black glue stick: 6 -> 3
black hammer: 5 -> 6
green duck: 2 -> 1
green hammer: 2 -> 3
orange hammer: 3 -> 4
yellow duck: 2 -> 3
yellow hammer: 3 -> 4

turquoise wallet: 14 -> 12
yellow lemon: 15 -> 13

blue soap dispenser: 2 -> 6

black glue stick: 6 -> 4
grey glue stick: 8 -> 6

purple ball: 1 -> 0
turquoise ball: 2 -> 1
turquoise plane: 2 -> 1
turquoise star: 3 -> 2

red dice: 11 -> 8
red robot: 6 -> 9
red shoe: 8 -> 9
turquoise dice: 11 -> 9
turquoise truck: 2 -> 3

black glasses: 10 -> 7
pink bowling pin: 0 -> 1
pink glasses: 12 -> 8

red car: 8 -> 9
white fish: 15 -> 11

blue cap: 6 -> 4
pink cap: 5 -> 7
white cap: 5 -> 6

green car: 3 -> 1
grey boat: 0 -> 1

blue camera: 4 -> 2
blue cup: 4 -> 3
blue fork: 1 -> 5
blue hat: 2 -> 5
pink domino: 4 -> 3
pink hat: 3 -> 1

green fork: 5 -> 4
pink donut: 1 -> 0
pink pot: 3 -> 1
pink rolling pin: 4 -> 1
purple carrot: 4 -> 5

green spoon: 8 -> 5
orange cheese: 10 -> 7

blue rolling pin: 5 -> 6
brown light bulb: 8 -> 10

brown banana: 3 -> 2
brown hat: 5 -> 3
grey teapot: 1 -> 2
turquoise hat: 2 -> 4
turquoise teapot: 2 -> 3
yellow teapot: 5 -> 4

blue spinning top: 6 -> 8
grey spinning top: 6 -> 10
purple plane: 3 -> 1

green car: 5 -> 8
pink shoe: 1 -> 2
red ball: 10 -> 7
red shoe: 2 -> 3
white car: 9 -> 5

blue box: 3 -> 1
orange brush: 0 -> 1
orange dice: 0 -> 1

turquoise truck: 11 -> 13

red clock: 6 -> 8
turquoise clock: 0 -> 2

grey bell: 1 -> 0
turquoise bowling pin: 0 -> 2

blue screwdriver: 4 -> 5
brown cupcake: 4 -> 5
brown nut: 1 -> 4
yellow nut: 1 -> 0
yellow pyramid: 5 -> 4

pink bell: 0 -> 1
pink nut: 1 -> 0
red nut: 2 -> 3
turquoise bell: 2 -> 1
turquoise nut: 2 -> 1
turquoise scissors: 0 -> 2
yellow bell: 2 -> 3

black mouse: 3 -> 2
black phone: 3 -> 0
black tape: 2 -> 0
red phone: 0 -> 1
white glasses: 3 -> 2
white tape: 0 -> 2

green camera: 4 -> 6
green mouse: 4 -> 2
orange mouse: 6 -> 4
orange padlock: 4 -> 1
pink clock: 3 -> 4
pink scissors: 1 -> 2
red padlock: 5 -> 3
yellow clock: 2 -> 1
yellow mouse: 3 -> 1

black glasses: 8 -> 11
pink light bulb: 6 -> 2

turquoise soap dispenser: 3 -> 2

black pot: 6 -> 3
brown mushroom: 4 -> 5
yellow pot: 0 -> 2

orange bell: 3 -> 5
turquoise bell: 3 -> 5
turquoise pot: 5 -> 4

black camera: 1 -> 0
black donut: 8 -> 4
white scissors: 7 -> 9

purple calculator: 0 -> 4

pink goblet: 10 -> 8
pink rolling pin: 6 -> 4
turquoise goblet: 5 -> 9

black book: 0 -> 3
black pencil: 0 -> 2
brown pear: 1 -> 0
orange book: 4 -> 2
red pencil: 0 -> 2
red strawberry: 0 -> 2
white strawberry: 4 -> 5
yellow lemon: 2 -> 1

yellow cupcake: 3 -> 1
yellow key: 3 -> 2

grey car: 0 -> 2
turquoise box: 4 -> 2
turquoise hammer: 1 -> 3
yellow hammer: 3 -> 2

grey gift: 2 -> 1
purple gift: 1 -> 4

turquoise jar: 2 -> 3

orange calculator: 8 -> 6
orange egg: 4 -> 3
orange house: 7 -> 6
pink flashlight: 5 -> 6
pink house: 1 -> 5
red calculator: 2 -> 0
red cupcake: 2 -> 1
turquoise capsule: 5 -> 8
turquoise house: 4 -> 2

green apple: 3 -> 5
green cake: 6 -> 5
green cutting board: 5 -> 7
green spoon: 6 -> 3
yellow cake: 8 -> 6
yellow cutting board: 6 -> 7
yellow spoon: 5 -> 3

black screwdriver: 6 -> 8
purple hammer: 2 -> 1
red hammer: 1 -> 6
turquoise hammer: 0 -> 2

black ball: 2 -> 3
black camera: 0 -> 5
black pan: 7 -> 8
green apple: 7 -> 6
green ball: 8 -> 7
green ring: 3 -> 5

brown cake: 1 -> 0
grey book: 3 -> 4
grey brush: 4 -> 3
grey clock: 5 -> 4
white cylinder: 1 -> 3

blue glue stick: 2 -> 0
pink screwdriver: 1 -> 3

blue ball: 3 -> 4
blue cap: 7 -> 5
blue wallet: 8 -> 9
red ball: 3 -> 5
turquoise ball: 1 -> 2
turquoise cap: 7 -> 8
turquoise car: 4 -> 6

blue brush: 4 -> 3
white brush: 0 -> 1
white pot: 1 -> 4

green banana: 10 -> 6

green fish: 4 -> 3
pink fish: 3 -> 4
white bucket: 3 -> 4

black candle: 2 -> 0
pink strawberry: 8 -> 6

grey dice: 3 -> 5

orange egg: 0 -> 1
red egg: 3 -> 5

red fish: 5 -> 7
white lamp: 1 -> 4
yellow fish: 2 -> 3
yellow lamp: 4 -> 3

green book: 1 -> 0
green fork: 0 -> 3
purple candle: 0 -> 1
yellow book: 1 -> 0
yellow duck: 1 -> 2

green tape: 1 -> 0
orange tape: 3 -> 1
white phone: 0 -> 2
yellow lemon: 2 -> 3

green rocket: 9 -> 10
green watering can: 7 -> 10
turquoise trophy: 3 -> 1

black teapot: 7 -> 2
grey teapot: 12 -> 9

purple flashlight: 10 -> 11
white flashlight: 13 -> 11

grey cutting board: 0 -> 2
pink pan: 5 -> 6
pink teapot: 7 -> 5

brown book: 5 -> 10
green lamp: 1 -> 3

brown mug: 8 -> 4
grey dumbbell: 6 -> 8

○ ○ ○

• **GOAL OF THE EXERCISE**:
Look above for the line that contains "pink rolling pin: 6 -> 4". Starting there, transcribe every line exactly until you have copied the line that contains "green fish: 4 -> 3".

• **WRITTEN REPLY**:
pink rolling pin: 6 -> 4
turquoise goblet: 5 -> 9

black book: 0 -> 3
black pencil: 0 -> 2
brown pear: 1 -> 0
orange book: 4 -> 2
red pencil: 0 -> 2
red strawberry: 0 -> 2
white strawberry: 4 -> 5
yellow lemon: 2 -> 1

yellow cupcake: 3 -> 1
yellow key: 3 -> 2

grey car: 0 -> 2
turquoise box: 4 -> 2
turquoise hammer: 1 -> 3
yellow hammer: 3 -> 2

grey gift: 2 -> 1
purple gift: 1 -> 4

turquoise jar: 2 -> 3

orange calculator: 8 -> 6
orange egg: 4 -> 3
orange house: 7 -> 6
pink flashlight: 5 -> 6
pink house: 1 -> 5
red calculator: 2 -> 0
red cupcake: 2 -> 1
turquoise capsule: 5 -> 8
turquoise house: 4 -> 2

green apple: 3 -> 5
green cake: 6 -> 5
green cutting board: 5 -> 7
green spoon: 6 -> 3
yellow cake: 8 -> 6
yellow cutting board: 6 -> 7
yellow spoon: 5 -> 3

black screwdriver: 6 -> 8
purple hammer: 2 -> 1
red hammer: 1 -> 6
turquoise hammer: 0 -> 2

black ball: 2 -> 3
black camera: 0 -> 5
black pan: 7 -> 8
green apple: 7 -> 6
green ball: 8 -> 7
green ring: 3 -> 5

brown cake: 1 -> 0
grey book: 3 -> 4
grey brush: 4 -> 3
grey clock: 5 -> 4
white cylinder: 1 -> 3

blue glue stick: 2 -> 0
pink screwdriver: 1 -> 3

blue ball: 3 -> 4
blue cap: 7 -> 5
blue wallet: 8 -> 9
red ball: 3 -> 5
turquoise ball: 1 -> 2
turquoise cap: 7 -> 8
turquoise car: 4 -> 6

blue brush: 4 -> 3
white brush: 0 -> 1
white pot: 1 -> 4

green banana: 10 -> 6

green fish: 4 -> 3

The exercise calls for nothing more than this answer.